(Rows on where targets appear)
________________
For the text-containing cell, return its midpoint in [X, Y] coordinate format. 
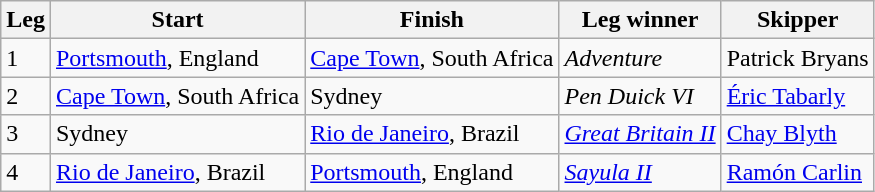
Ramón Carlin [798, 172]
Pen Duick VI [640, 96]
Patrick Bryans [798, 58]
Great Britain II [640, 134]
4 [26, 172]
Skipper [798, 20]
1 [26, 58]
Sayula II [640, 172]
3 [26, 134]
Leg winner [640, 20]
Finish [432, 20]
Start [177, 20]
Chay Blyth [798, 134]
Éric Tabarly [798, 96]
Leg [26, 20]
Adventure [640, 58]
2 [26, 96]
Return the [x, y] coordinate for the center point of the cell that contains the specified text.  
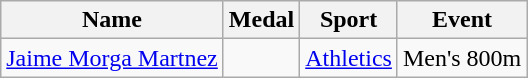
________________
» **TASK BRIEF**
Write out all of the rows above again, substituting "position" for "coordinate" wherever it occurs and changing nothing else. Leave the pictures out of your answer.

» **RESULT**
For the text-containing cell, return its midpoint in [X, Y] position format. 
Ramón Carlin [798, 172]
Pen Duick VI [640, 96]
Patrick Bryans [798, 58]
Great Britain II [640, 134]
4 [26, 172]
Skipper [798, 20]
1 [26, 58]
Sayula II [640, 172]
3 [26, 134]
Leg winner [640, 20]
Finish [432, 20]
Start [177, 20]
Chay Blyth [798, 134]
Éric Tabarly [798, 96]
Leg [26, 20]
Adventure [640, 58]
2 [26, 96]
Return the [x, y] position for the center point of the cell that contains the specified text.  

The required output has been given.